RECORD SET:
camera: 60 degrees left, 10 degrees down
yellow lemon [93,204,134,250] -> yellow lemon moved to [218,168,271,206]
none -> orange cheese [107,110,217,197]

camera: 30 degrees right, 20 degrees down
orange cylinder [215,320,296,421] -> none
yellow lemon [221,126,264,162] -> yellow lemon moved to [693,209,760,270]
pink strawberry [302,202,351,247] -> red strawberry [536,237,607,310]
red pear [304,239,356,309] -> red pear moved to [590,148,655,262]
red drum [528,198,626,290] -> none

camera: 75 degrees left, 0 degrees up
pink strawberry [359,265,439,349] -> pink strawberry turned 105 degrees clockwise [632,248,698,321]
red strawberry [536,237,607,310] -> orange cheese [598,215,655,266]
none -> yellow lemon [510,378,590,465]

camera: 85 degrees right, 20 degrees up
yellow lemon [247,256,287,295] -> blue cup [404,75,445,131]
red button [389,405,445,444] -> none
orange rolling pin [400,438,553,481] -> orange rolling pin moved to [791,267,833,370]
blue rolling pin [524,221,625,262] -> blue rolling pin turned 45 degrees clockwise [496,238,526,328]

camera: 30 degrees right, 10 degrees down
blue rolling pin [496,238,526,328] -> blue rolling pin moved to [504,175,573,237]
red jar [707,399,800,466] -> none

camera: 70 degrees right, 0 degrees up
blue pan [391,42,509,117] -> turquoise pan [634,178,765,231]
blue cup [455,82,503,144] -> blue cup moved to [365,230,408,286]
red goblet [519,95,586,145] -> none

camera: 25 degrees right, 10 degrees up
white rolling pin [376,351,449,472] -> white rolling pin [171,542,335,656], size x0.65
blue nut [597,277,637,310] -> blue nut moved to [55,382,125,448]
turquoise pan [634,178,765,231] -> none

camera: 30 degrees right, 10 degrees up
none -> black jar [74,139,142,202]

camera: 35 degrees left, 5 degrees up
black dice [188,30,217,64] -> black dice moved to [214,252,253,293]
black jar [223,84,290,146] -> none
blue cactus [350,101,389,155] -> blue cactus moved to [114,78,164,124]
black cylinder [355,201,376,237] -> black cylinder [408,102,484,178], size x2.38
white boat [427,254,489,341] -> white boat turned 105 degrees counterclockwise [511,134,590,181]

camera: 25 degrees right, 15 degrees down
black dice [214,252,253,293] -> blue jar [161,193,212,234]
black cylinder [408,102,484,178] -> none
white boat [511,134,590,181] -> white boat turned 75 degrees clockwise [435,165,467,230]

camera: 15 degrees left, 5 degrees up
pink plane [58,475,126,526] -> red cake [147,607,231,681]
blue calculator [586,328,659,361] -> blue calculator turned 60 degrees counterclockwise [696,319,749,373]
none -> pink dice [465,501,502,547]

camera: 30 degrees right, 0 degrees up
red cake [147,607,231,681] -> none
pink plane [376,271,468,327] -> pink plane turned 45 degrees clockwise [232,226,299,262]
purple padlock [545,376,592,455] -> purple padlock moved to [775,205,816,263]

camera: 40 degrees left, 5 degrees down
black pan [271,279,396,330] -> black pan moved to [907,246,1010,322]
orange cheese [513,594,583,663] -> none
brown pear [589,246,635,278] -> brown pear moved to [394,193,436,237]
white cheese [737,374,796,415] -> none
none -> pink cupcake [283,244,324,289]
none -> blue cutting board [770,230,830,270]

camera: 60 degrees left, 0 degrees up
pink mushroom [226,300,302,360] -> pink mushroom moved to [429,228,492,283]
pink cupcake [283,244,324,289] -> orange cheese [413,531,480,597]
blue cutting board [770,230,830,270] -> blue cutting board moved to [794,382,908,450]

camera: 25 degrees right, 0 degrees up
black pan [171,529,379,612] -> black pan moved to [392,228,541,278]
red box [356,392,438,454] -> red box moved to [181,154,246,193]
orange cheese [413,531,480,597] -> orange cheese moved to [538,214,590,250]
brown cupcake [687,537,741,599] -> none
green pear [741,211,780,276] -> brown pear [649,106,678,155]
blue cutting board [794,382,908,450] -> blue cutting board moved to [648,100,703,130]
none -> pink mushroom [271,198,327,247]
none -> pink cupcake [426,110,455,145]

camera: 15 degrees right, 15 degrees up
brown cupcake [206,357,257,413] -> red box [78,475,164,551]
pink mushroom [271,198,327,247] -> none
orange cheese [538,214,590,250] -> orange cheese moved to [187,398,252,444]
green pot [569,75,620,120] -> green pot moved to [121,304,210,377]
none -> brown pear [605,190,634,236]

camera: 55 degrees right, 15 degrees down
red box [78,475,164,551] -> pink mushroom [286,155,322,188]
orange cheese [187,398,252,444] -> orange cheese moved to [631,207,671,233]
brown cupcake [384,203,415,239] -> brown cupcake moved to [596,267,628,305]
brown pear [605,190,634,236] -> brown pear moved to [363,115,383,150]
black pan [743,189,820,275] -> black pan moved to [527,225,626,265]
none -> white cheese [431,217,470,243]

YOUR GOAL:
For the word "brown", go through the records and show each line that carries it.

EXERCISE RESPONSE:
brown pear [589,246,635,278] -> brown pear moved to [394,193,436,237]
brown cupcake [687,537,741,599] -> none
green pear [741,211,780,276] -> brown pear [649,106,678,155]
brown cupcake [206,357,257,413] -> red box [78,475,164,551]
none -> brown pear [605,190,634,236]
brown cupcake [384,203,415,239] -> brown cupcake moved to [596,267,628,305]
brown pear [605,190,634,236] -> brown pear moved to [363,115,383,150]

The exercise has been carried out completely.